The data →
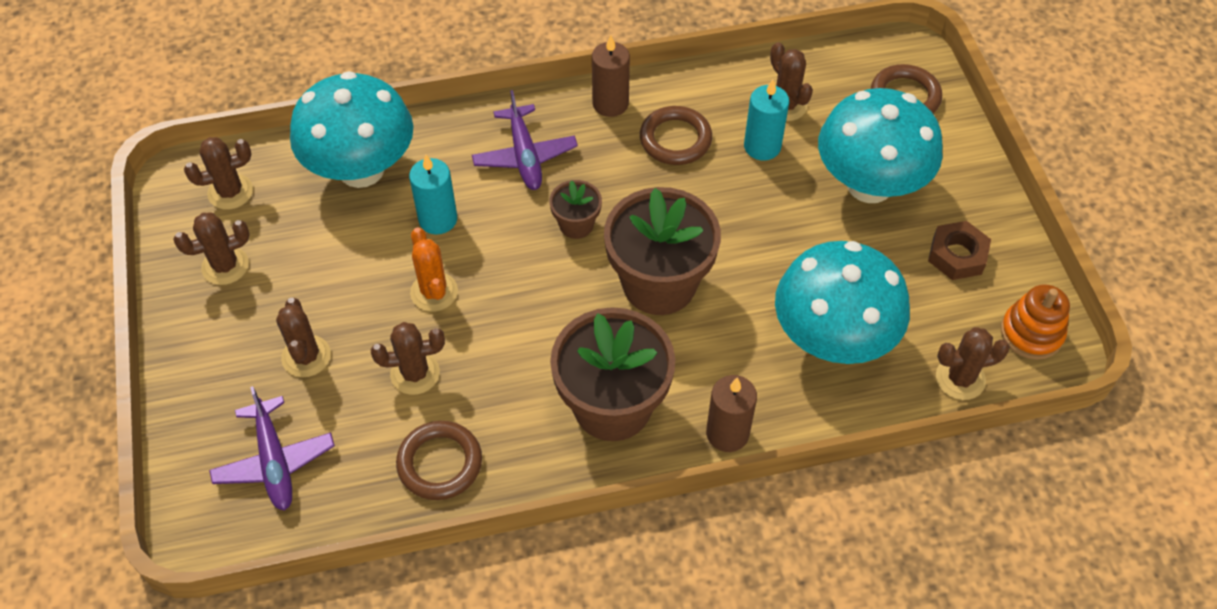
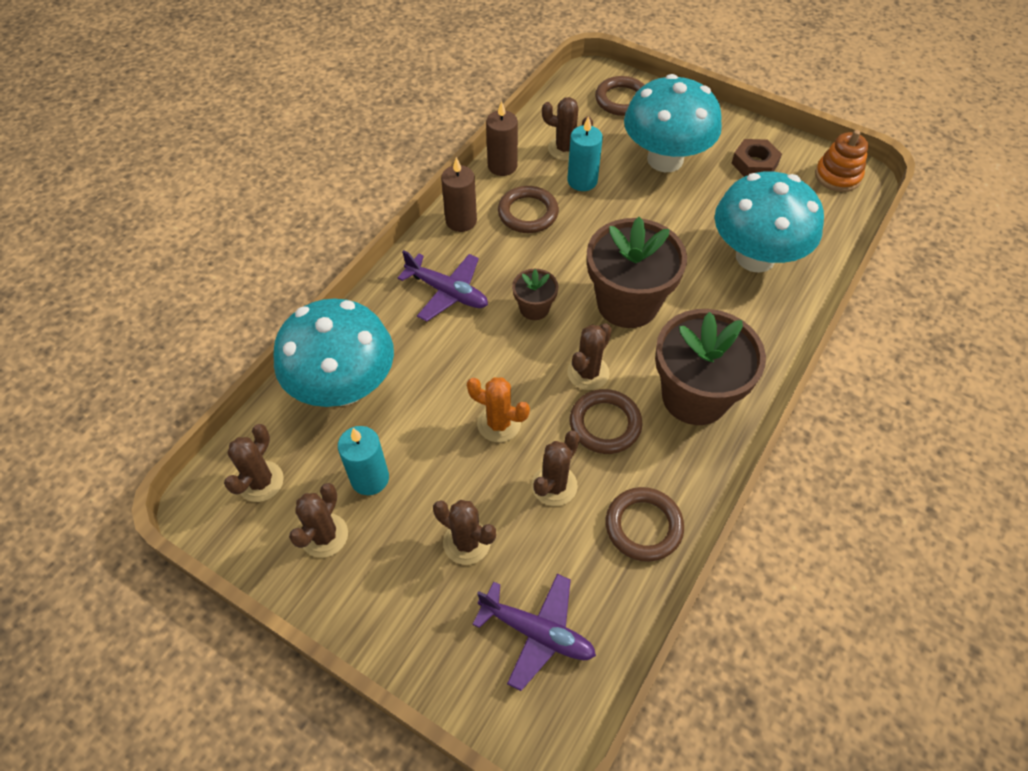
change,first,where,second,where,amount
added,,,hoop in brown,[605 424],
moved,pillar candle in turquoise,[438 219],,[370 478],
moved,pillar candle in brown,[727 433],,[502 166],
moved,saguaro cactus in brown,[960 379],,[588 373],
* * *
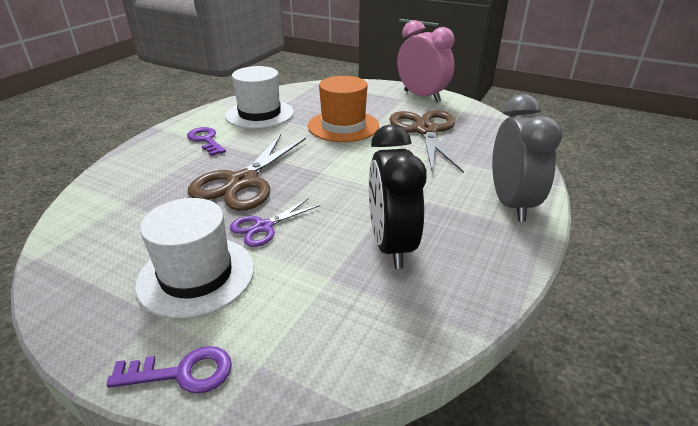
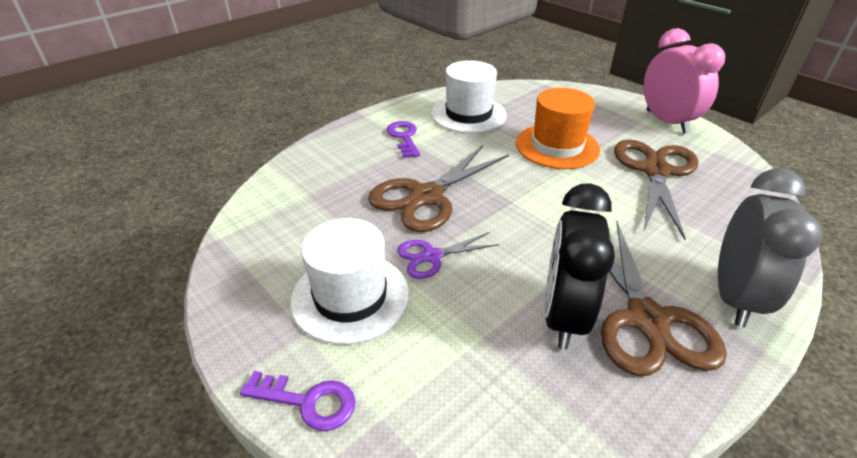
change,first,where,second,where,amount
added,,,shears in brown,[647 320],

What you need to do →
Could you return exactly the lines above from the line with "moved,pillar candle in turquoise,[438" to the line with "moved,saguaro cactus in", both included, and nothing else?

Written solution →
moved,pillar candle in turquoise,[438 219],,[370 478],
moved,pillar candle in brown,[727 433],,[502 166],
moved,saguaro cactus in brown,[960 379],,[588 373],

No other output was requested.